*Data extracts*
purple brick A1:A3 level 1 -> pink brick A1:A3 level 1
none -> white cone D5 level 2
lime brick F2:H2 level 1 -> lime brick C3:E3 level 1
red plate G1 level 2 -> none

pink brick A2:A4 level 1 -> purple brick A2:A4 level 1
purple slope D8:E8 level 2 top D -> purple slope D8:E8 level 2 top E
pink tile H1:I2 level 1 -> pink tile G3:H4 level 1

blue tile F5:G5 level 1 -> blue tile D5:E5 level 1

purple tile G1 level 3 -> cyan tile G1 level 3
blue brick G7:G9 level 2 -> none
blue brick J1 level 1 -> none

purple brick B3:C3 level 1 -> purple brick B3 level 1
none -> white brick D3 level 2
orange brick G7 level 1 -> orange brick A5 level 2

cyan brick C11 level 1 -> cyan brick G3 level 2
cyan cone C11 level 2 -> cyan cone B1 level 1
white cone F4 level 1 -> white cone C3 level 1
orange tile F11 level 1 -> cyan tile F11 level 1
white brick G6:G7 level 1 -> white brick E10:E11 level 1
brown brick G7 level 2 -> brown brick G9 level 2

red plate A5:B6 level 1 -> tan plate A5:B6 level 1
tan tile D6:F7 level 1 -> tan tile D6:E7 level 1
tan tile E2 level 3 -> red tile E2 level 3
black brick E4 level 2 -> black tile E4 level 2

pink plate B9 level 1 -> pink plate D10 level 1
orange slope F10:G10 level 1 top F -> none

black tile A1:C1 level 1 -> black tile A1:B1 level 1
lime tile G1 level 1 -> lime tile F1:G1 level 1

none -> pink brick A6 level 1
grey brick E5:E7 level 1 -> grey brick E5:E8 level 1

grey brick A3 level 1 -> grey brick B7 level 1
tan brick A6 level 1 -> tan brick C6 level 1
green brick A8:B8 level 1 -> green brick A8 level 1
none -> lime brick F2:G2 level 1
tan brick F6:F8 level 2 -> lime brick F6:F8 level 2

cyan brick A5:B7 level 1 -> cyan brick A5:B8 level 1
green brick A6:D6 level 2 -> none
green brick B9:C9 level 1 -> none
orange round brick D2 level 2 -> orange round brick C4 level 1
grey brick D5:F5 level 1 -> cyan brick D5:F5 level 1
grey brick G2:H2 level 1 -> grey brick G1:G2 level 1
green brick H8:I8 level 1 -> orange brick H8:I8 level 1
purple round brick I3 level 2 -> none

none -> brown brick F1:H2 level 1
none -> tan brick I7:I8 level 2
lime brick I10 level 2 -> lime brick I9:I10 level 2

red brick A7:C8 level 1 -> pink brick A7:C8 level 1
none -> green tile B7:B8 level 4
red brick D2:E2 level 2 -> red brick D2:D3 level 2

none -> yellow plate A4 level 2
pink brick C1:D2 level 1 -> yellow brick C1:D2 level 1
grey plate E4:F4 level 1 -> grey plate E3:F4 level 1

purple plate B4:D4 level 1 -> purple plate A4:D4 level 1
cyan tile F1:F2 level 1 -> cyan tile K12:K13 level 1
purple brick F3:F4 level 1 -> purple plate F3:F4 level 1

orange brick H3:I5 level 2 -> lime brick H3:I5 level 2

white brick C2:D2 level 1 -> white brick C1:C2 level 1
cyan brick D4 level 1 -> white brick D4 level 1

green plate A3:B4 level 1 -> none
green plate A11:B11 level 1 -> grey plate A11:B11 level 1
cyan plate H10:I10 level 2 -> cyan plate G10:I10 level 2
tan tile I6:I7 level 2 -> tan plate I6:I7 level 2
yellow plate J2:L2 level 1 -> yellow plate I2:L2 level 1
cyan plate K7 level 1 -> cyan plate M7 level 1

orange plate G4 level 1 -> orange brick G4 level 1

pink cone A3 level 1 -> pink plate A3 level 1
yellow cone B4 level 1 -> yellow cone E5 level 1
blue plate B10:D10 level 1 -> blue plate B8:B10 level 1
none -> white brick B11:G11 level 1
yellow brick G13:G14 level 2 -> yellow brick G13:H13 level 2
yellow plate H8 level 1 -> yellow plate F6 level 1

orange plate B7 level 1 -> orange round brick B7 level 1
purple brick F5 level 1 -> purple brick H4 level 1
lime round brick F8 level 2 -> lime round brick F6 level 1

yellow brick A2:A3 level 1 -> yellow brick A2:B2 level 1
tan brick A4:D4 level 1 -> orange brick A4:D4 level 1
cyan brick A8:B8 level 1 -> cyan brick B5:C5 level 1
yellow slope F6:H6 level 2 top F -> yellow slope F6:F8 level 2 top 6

*Your objective*
Give back, exactly as written, the stretch from the line with "red plate G1 level 2 -> none" through the line with "grey brick A3", and no other lines from the records above.

*Exercise answer*
red plate G1 level 2 -> none

pink brick A2:A4 level 1 -> purple brick A2:A4 level 1
purple slope D8:E8 level 2 top D -> purple slope D8:E8 level 2 top E
pink tile H1:I2 level 1 -> pink tile G3:H4 level 1

blue tile F5:G5 level 1 -> blue tile D5:E5 level 1

purple tile G1 level 3 -> cyan tile G1 level 3
blue brick G7:G9 level 2 -> none
blue brick J1 level 1 -> none

purple brick B3:C3 level 1 -> purple brick B3 level 1
none -> white brick D3 level 2
orange brick G7 level 1 -> orange brick A5 level 2

cyan brick C11 level 1 -> cyan brick G3 level 2
cyan cone C11 level 2 -> cyan cone B1 level 1
white cone F4 level 1 -> white cone C3 level 1
orange tile F11 level 1 -> cyan tile F11 level 1
white brick G6:G7 level 1 -> white brick E10:E11 level 1
brown brick G7 level 2 -> brown brick G9 level 2

red plate A5:B6 level 1 -> tan plate A5:B6 level 1
tan tile D6:F7 level 1 -> tan tile D6:E7 level 1
tan tile E2 level 3 -> red tile E2 level 3
black brick E4 level 2 -> black tile E4 level 2

pink plate B9 level 1 -> pink plate D10 level 1
orange slope F10:G10 level 1 top F -> none

black tile A1:C1 level 1 -> black tile A1:B1 level 1
lime tile G1 level 1 -> lime tile F1:G1 level 1

none -> pink brick A6 level 1
grey brick E5:E7 level 1 -> grey brick E5:E8 level 1

grey brick A3 level 1 -> grey brick B7 level 1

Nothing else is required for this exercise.